Content starts

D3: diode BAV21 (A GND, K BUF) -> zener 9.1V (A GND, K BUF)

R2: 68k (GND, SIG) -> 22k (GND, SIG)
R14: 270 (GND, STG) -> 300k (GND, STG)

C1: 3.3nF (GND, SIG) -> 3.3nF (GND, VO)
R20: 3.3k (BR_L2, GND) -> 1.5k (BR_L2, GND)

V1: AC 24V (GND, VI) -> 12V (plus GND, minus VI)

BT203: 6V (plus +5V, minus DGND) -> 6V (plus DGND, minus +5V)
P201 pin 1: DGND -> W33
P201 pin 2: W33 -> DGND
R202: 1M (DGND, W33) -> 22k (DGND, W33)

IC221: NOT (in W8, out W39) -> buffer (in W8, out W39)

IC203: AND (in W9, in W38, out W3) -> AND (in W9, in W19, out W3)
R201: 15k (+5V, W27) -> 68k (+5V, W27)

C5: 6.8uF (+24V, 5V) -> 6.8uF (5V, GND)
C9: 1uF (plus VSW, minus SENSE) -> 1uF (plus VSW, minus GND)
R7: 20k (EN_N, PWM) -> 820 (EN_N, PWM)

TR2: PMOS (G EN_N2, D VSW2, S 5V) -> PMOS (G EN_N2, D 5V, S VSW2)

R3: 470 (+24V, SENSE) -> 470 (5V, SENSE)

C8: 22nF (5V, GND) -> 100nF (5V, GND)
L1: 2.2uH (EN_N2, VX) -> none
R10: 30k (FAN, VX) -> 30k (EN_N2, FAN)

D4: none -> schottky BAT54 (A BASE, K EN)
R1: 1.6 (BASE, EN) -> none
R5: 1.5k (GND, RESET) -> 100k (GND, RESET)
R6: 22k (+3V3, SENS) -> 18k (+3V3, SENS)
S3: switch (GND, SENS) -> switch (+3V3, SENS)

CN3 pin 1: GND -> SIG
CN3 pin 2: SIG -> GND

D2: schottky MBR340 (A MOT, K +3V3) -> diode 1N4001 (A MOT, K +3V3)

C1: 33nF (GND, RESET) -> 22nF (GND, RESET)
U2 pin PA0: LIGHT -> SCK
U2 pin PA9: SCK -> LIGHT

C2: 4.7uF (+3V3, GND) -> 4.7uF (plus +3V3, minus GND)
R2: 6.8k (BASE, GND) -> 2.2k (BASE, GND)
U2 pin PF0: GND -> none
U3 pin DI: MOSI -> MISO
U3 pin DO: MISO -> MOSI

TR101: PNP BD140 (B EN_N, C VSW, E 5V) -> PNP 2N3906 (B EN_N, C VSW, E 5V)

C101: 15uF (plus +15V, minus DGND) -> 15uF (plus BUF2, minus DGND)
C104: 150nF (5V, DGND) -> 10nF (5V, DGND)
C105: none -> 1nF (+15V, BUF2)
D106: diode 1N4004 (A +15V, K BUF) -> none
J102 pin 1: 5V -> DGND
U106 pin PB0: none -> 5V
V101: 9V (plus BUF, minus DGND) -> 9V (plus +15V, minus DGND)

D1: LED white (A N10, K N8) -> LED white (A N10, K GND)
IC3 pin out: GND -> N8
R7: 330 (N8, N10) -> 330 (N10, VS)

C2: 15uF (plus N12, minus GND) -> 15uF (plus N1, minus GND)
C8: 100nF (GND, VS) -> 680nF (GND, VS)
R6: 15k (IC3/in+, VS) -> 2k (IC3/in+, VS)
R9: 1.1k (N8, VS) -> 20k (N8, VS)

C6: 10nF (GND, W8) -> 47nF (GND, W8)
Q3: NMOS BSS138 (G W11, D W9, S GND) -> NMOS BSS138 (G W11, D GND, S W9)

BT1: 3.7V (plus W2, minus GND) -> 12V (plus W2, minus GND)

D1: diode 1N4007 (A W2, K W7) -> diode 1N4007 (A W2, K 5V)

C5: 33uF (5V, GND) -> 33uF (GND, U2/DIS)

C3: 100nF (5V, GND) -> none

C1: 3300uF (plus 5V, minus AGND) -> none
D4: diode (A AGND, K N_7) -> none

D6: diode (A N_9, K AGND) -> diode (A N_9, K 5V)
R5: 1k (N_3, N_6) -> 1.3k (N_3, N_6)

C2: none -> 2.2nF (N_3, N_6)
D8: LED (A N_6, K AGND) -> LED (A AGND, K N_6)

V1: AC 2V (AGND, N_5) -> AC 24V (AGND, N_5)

Content ends

◆ REQUIREMENT:
Taking the entries from their first line through the line with "V1: AC 24V (GND, VI)", inclusive, restate each line word for word and give nothing else.

◆ OUTPUT BELOW:
D3: diode BAV21 (A GND, K BUF) -> zener 9.1V (A GND, K BUF)

R2: 68k (GND, SIG) -> 22k (GND, SIG)
R14: 270 (GND, STG) -> 300k (GND, STG)

C1: 3.3nF (GND, SIG) -> 3.3nF (GND, VO)
R20: 3.3k (BR_L2, GND) -> 1.5k (BR_L2, GND)

V1: AC 24V (GND, VI) -> 12V (plus GND, minus VI)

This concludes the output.